● ENTRIES PROVIDED
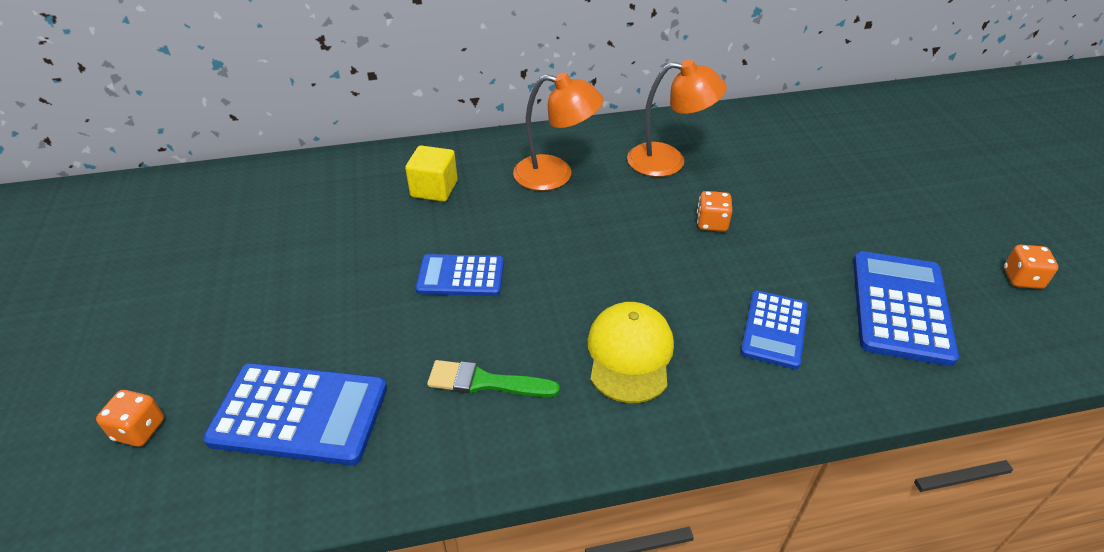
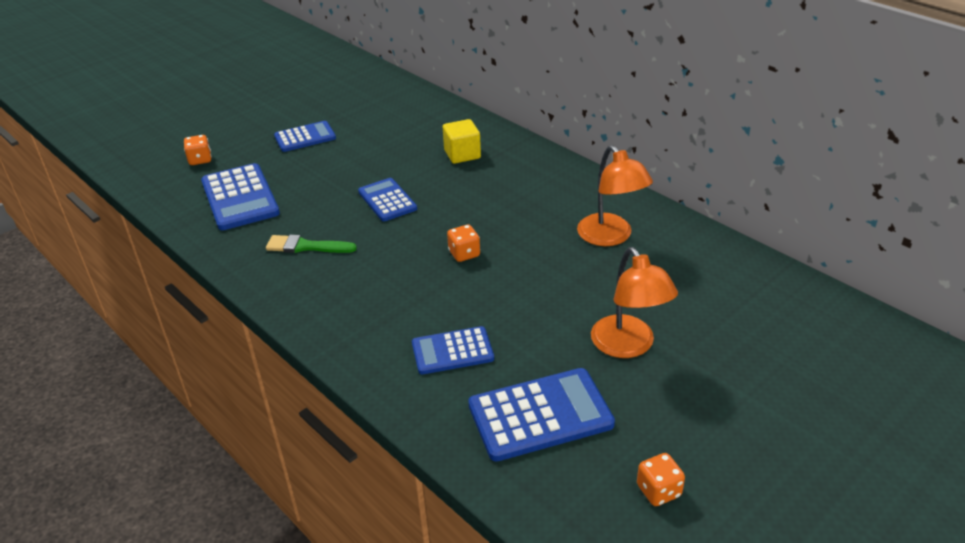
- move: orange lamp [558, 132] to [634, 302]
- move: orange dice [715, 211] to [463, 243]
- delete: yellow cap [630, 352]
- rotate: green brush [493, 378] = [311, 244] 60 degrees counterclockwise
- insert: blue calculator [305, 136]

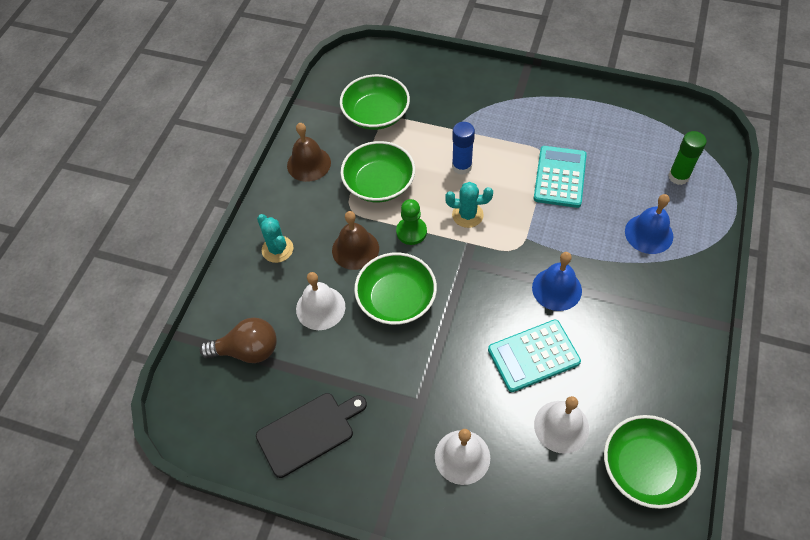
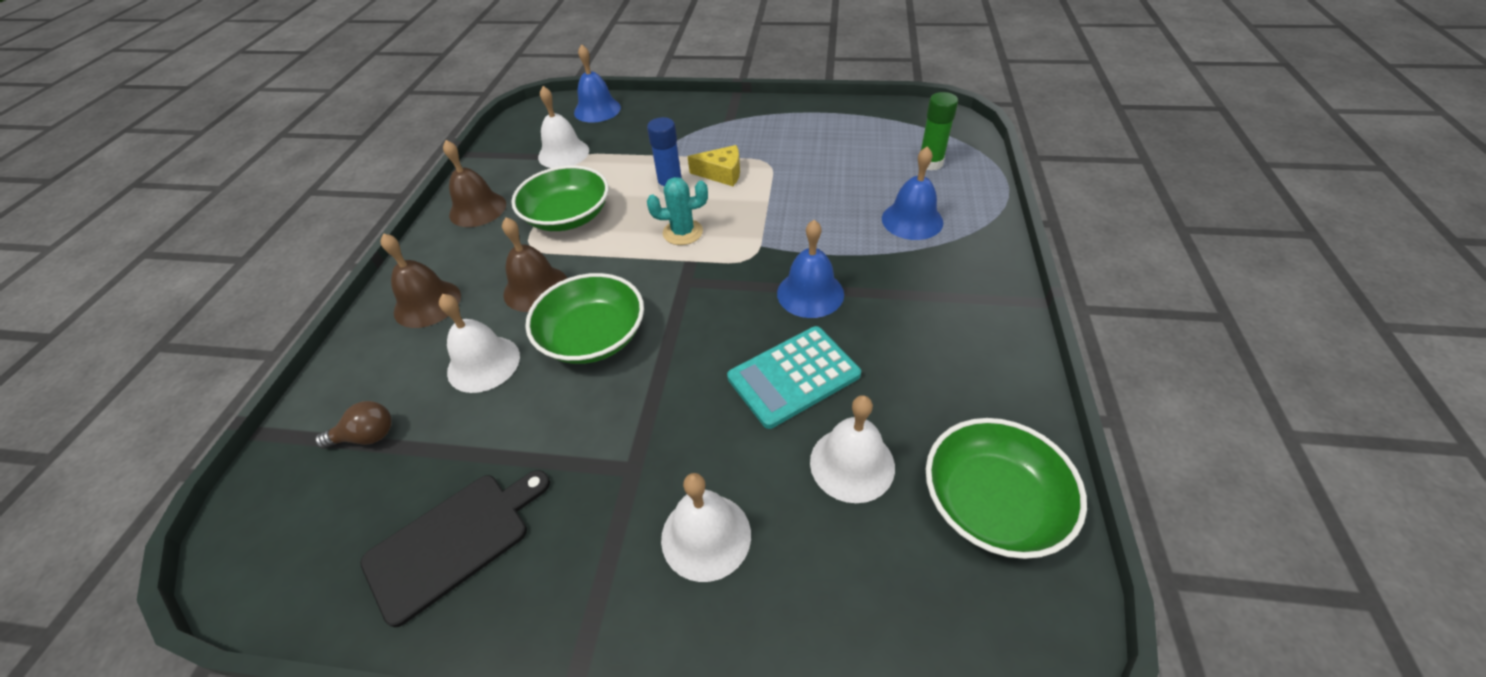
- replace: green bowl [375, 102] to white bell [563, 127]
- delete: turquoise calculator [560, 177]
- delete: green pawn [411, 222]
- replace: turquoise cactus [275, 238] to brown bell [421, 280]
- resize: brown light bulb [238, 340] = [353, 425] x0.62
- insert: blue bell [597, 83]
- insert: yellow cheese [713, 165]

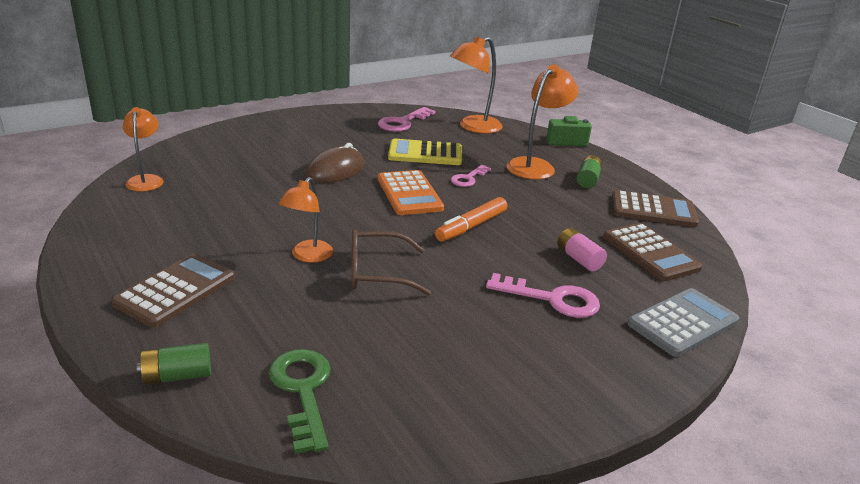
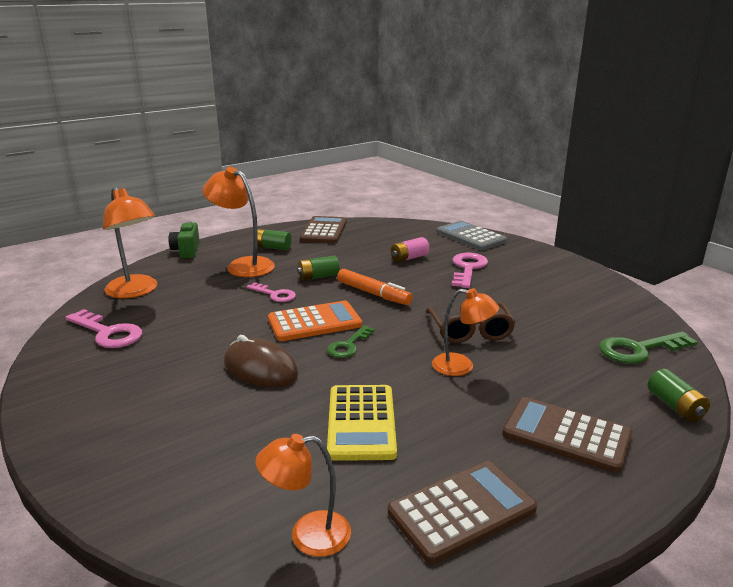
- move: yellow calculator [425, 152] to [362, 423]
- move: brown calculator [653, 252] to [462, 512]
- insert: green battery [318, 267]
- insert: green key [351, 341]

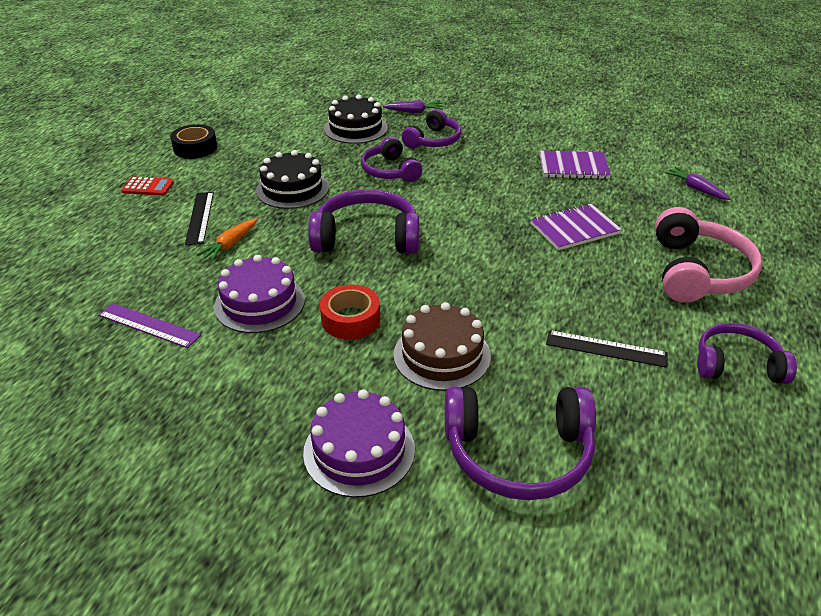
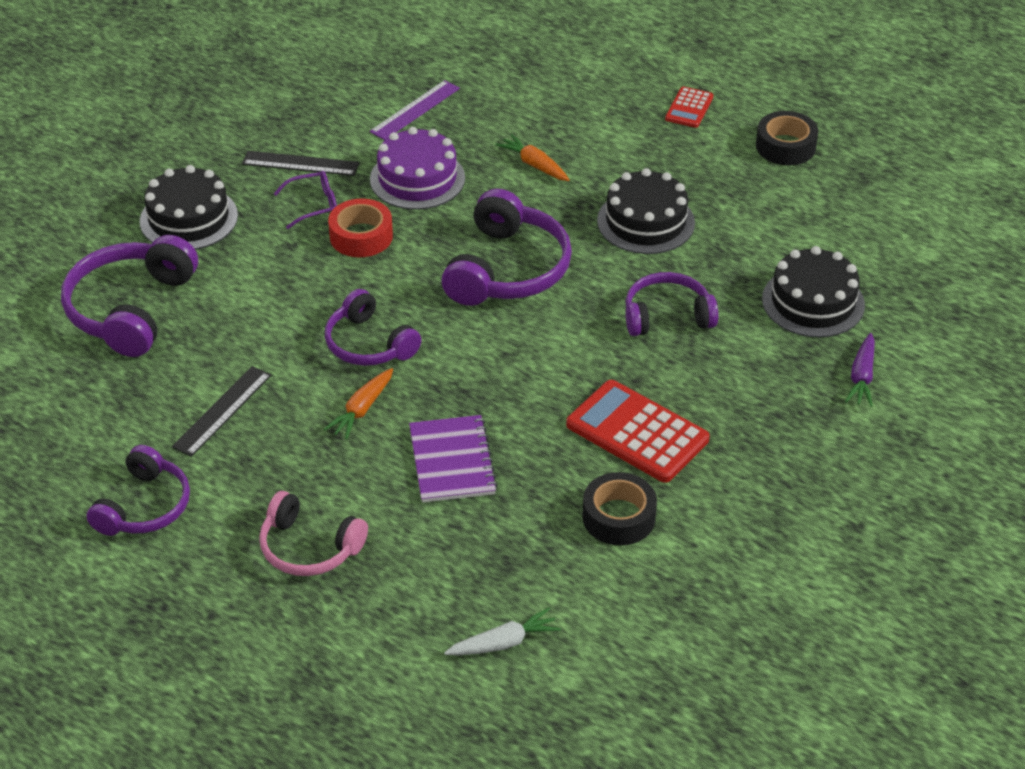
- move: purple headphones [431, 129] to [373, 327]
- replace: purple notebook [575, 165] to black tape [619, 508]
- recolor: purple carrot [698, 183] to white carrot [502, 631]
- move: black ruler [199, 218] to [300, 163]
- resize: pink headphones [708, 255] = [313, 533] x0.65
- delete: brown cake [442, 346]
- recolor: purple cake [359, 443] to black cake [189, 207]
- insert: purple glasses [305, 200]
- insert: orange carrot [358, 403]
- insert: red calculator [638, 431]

● EXERCISE INSTRUCTIONS
Copy each line of the listing exactly, skipping any picture.

● RESPONSE
- move: orange lamp [558, 132] to [634, 302]
- move: orange dice [715, 211] to [463, 243]
- delete: yellow cap [630, 352]
- rotate: green brush [493, 378] = [311, 244] 60 degrees counterclockwise
- insert: blue calculator [305, 136]

- replace: green bowl [375, 102] to white bell [563, 127]
- delete: turquoise calculator [560, 177]
- delete: green pawn [411, 222]
- replace: turquoise cactus [275, 238] to brown bell [421, 280]
- resize: brown light bulb [238, 340] = [353, 425] x0.62
- insert: blue bell [597, 83]
- insert: yellow cheese [713, 165]

- move: yellow calculator [425, 152] to [362, 423]
- move: brown calculator [653, 252] to [462, 512]
- insert: green battery [318, 267]
- insert: green key [351, 341]

- move: purple headphones [431, 129] to [373, 327]
- replace: purple notebook [575, 165] to black tape [619, 508]
- recolor: purple carrot [698, 183] to white carrot [502, 631]
- move: black ruler [199, 218] to [300, 163]
- resize: pink headphones [708, 255] = [313, 533] x0.65
- delete: brown cake [442, 346]
- recolor: purple cake [359, 443] to black cake [189, 207]
- insert: purple glasses [305, 200]
- insert: orange carrot [358, 403]
- insert: red calculator [638, 431]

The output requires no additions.